----- EXERCISE DATA

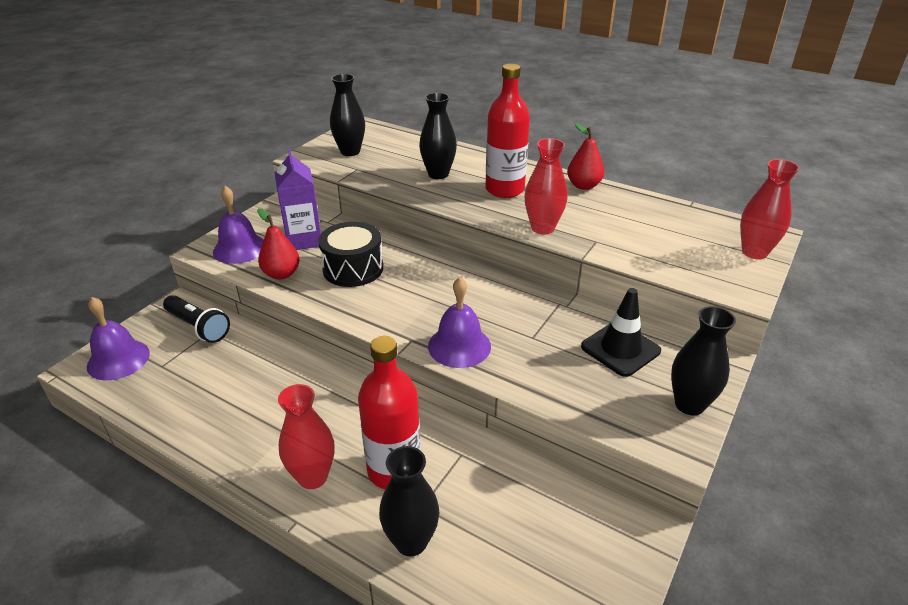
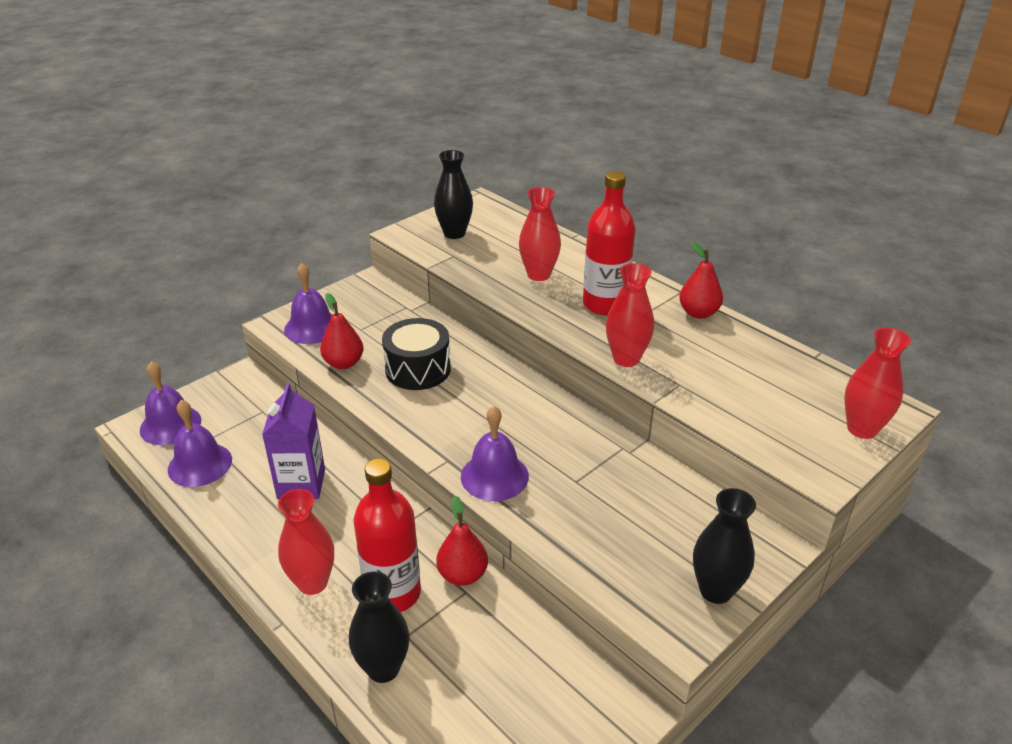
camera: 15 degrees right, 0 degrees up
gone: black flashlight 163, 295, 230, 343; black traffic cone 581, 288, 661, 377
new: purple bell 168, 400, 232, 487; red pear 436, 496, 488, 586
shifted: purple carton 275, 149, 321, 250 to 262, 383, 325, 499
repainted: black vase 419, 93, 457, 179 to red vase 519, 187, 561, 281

----------

TASK DESCRIPTION —
Where the line containing "gone: black flashlight" appears, start copying, and go on exactly through the last line of the data.

RESPONSE TO THE TASK —
gone: black flashlight 163, 295, 230, 343; black traffic cone 581, 288, 661, 377
new: purple bell 168, 400, 232, 487; red pear 436, 496, 488, 586
shifted: purple carton 275, 149, 321, 250 to 262, 383, 325, 499
repainted: black vase 419, 93, 457, 179 to red vase 519, 187, 561, 281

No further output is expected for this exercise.